Records provided »
= Beginning of Section =
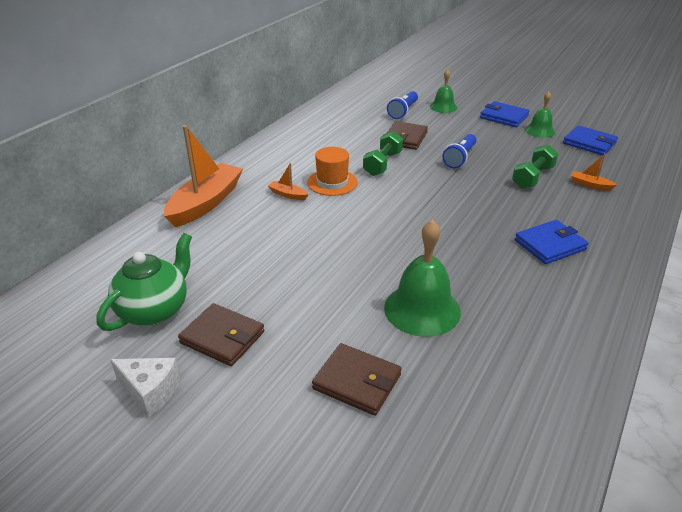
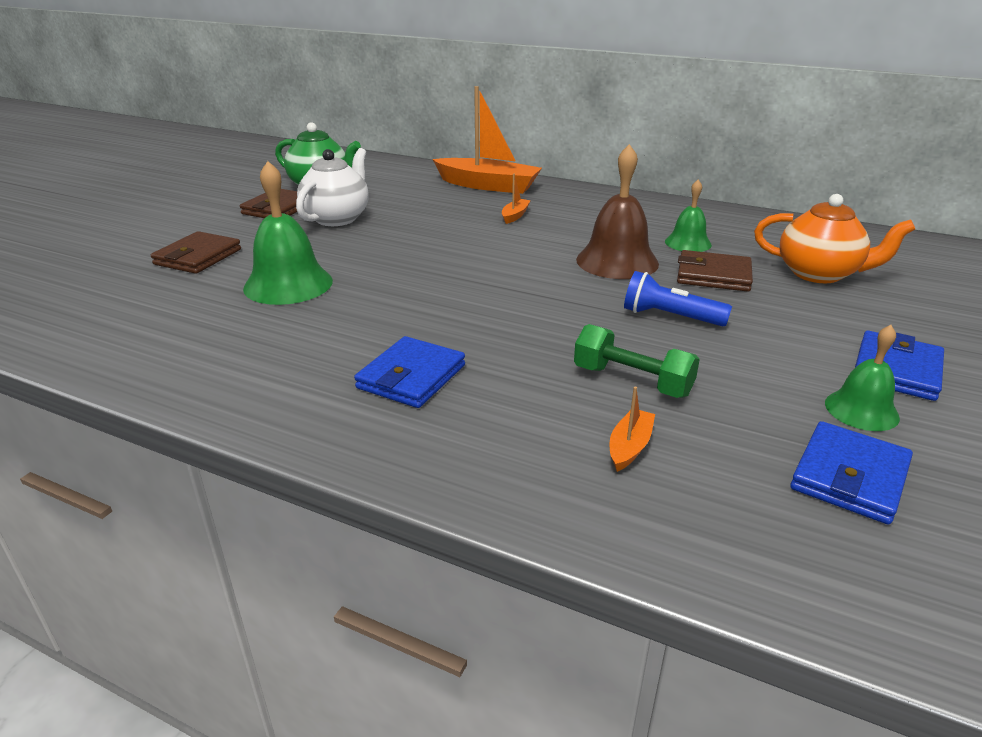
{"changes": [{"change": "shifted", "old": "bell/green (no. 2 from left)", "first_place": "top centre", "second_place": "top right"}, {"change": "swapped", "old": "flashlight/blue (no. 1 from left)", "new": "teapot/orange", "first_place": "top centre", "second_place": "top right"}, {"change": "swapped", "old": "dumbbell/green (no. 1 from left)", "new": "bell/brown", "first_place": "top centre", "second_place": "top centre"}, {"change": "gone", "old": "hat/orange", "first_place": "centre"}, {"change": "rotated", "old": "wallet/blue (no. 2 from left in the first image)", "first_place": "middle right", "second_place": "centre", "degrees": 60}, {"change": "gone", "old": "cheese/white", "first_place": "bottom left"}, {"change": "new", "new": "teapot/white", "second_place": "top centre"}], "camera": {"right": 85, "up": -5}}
= End of Section =
= Beginning of Section =
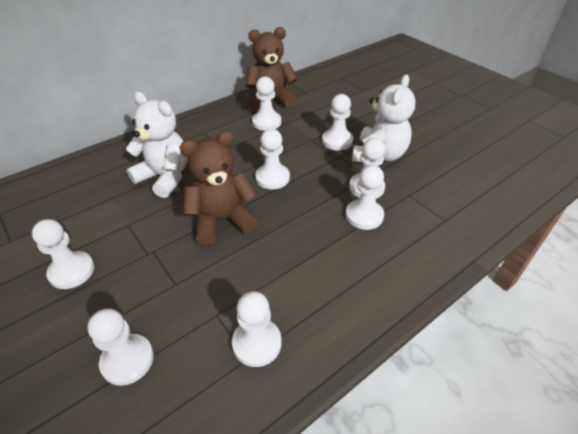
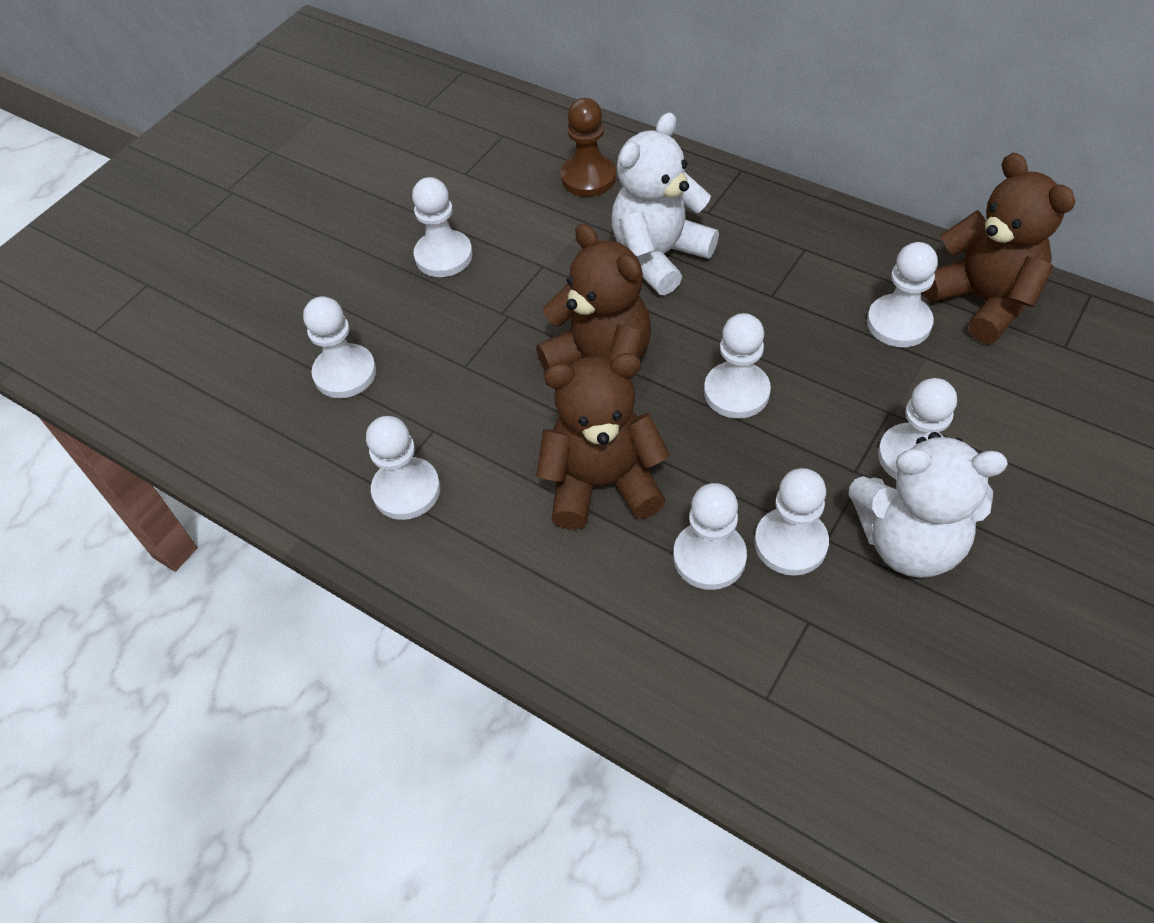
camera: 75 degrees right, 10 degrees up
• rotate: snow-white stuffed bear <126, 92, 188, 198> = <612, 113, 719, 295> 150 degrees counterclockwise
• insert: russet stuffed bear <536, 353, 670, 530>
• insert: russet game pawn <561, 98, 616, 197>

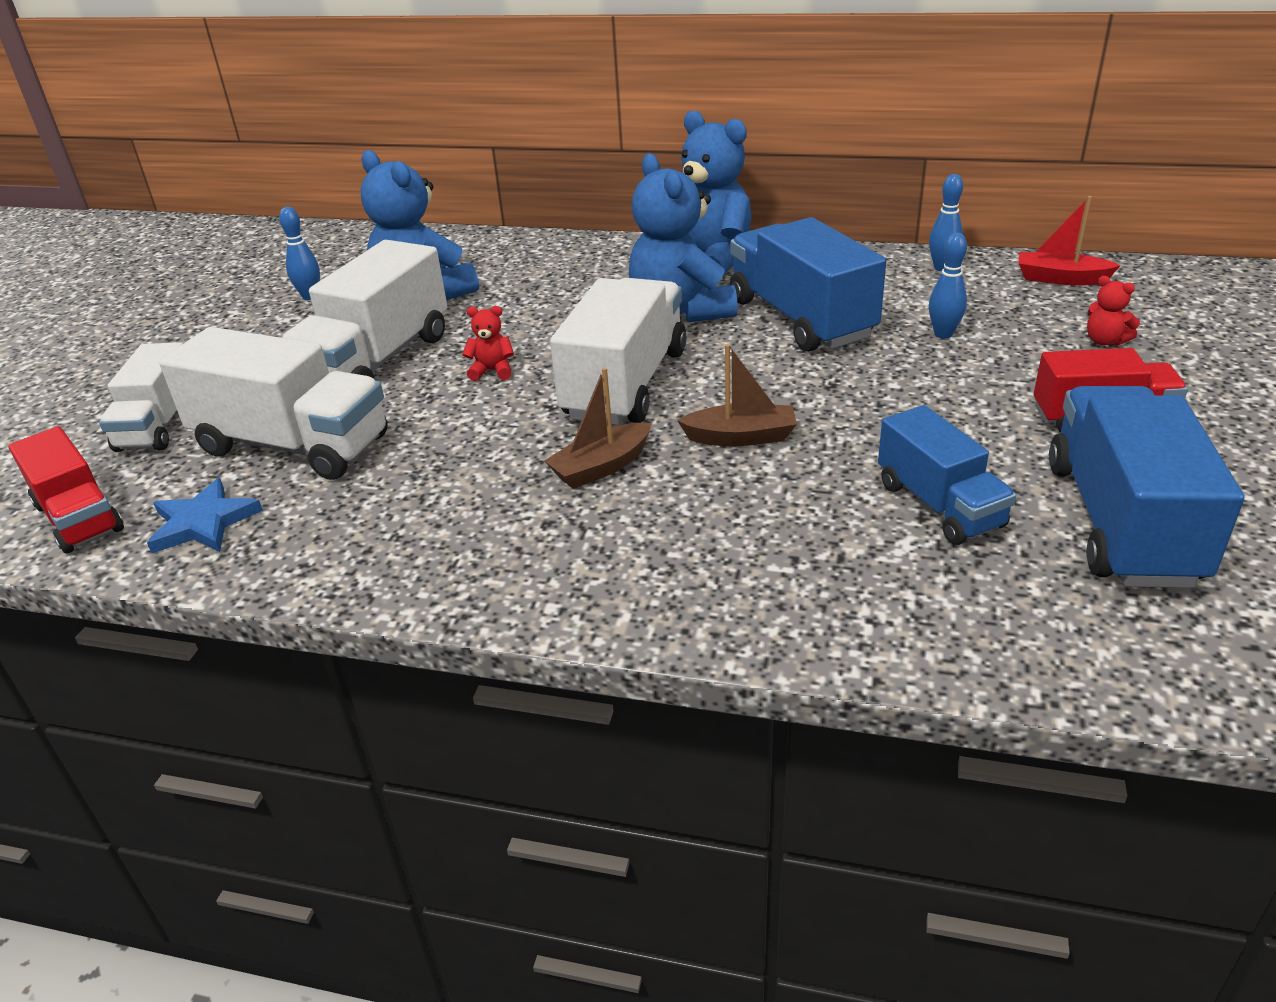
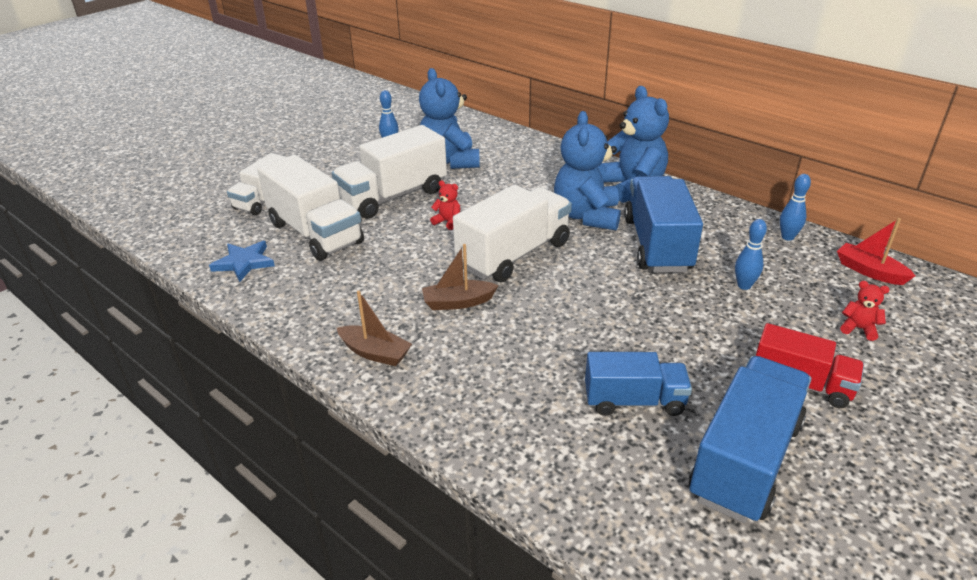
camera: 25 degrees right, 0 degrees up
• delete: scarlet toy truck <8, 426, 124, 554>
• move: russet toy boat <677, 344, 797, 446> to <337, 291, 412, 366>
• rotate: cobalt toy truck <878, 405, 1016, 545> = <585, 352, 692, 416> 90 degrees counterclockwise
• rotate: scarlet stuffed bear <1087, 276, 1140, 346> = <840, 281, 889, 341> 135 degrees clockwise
= End of Section =
= Beginning of Section =
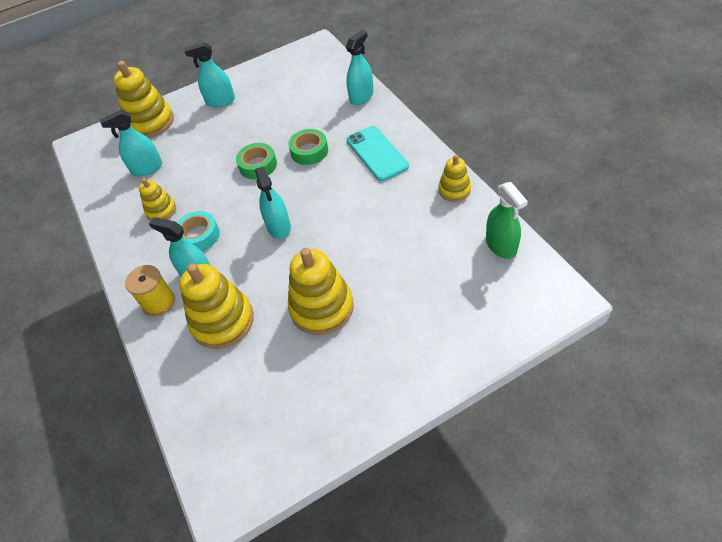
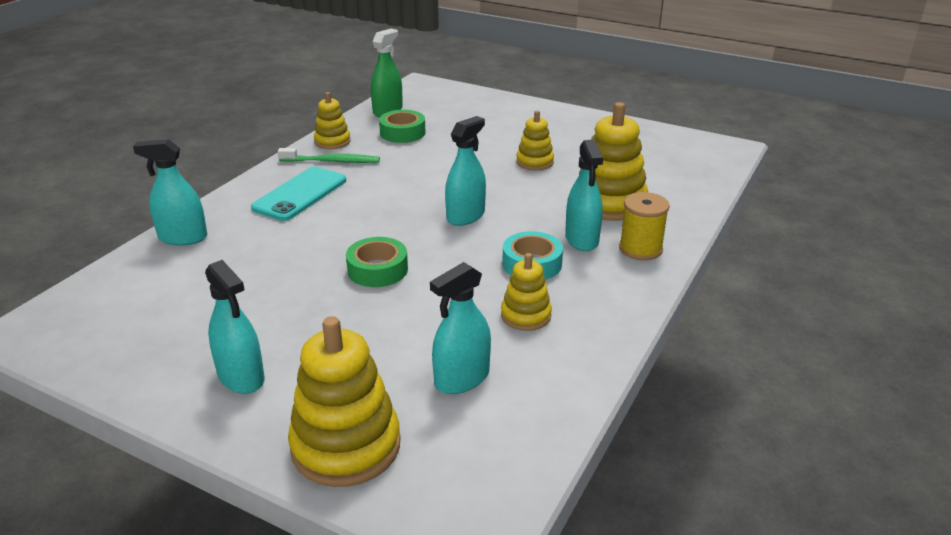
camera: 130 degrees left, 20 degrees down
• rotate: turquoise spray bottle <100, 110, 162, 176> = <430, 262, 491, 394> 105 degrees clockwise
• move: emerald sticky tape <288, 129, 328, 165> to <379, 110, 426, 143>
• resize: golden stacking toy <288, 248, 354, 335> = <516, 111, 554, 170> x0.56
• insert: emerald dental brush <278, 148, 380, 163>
= End of Section =
Brief » Whatever else the listing above holds, retype exactly only the lines from the one containing "camera: 75 degrees right, 10 degrees up" to the one containing "353, 670, 530>", both ends kept.

Expected answer »
camera: 75 degrees right, 10 degrees up
• rotate: snow-white stuffed bear <126, 92, 188, 198> = <612, 113, 719, 295> 150 degrees counterclockwise
• insert: russet stuffed bear <536, 353, 670, 530>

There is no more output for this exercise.